[[ Input data open ]]

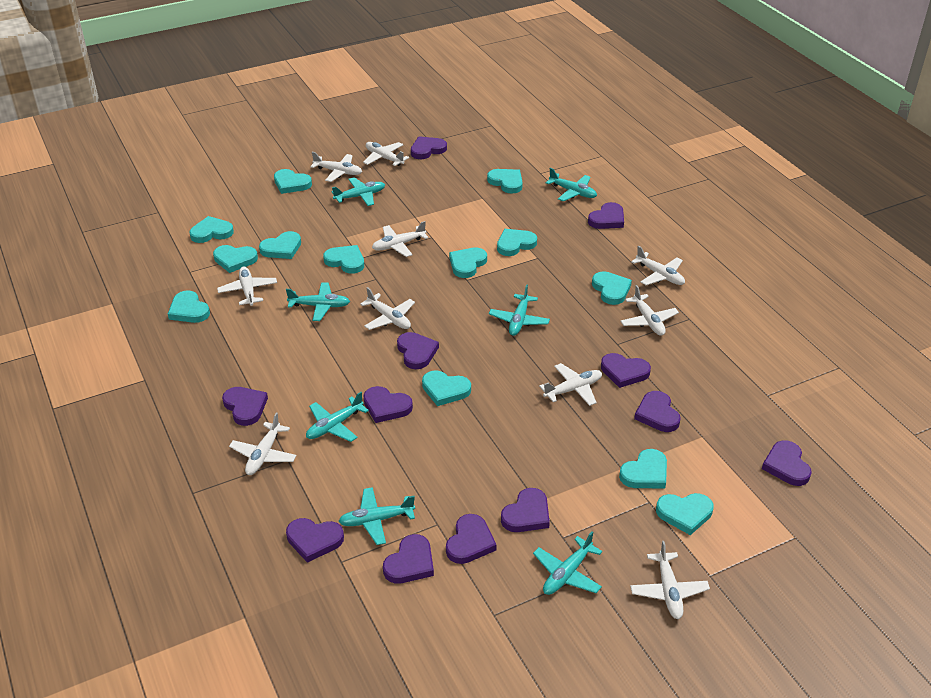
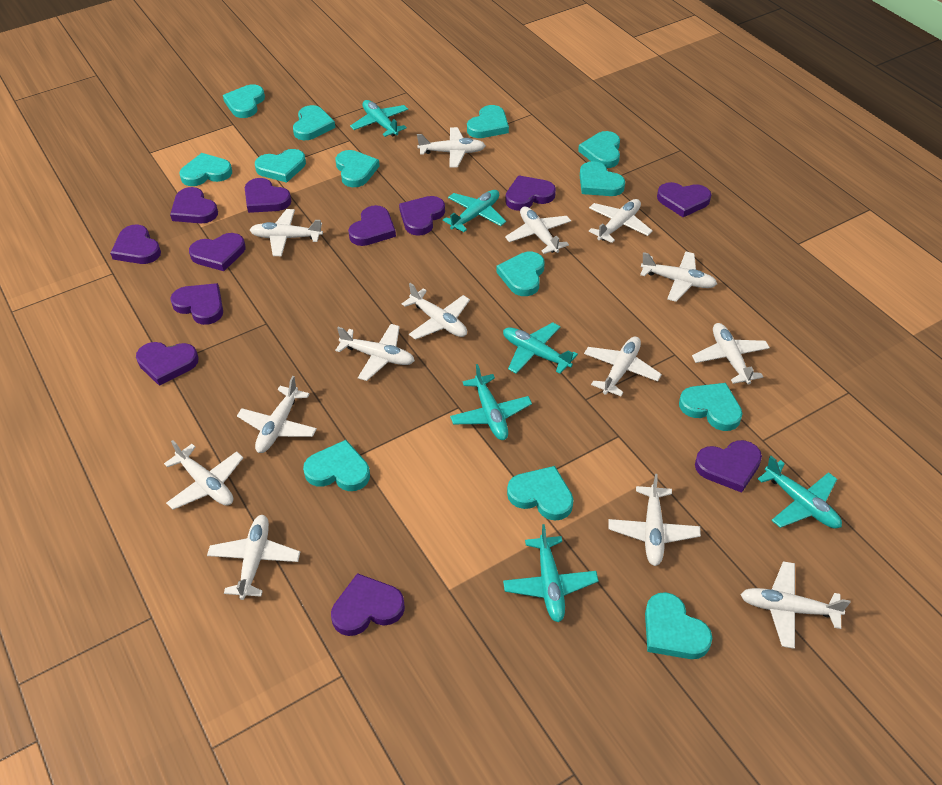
turquoise plane: 7 -> 6
white plane: 10 -> 14

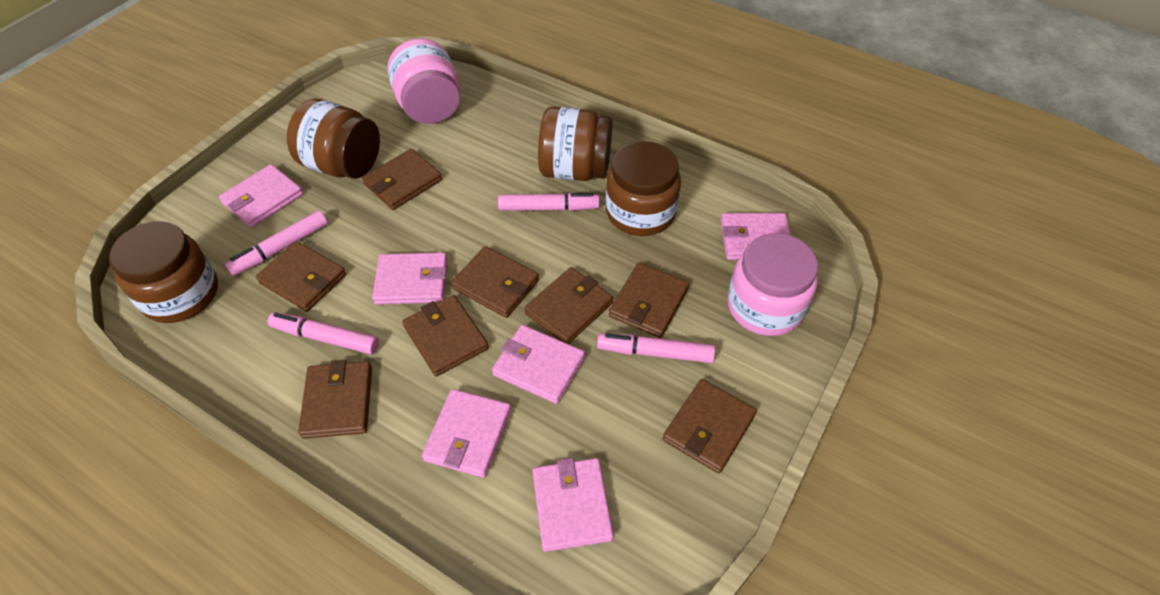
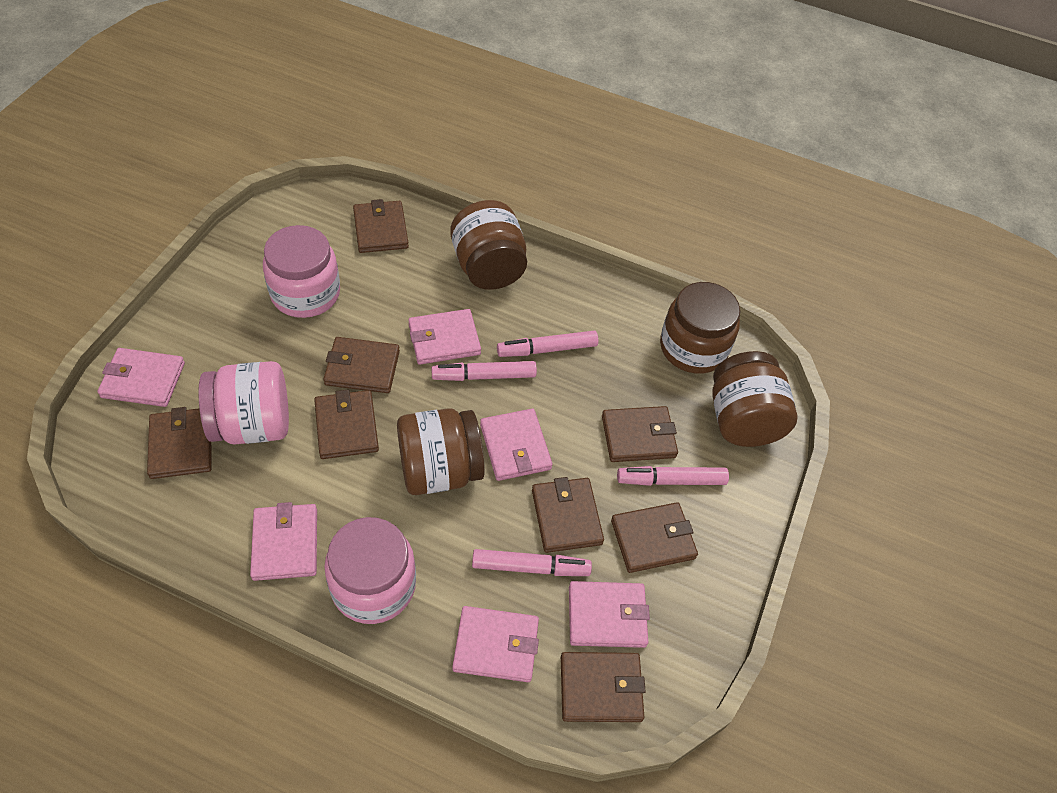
pink jar: 2 -> 3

[[ Input data closed ]]

## Problem
Where a line above contains the string "plane", copy that line.

## Exercise response
turquoise plane: 7 -> 6
white plane: 10 -> 14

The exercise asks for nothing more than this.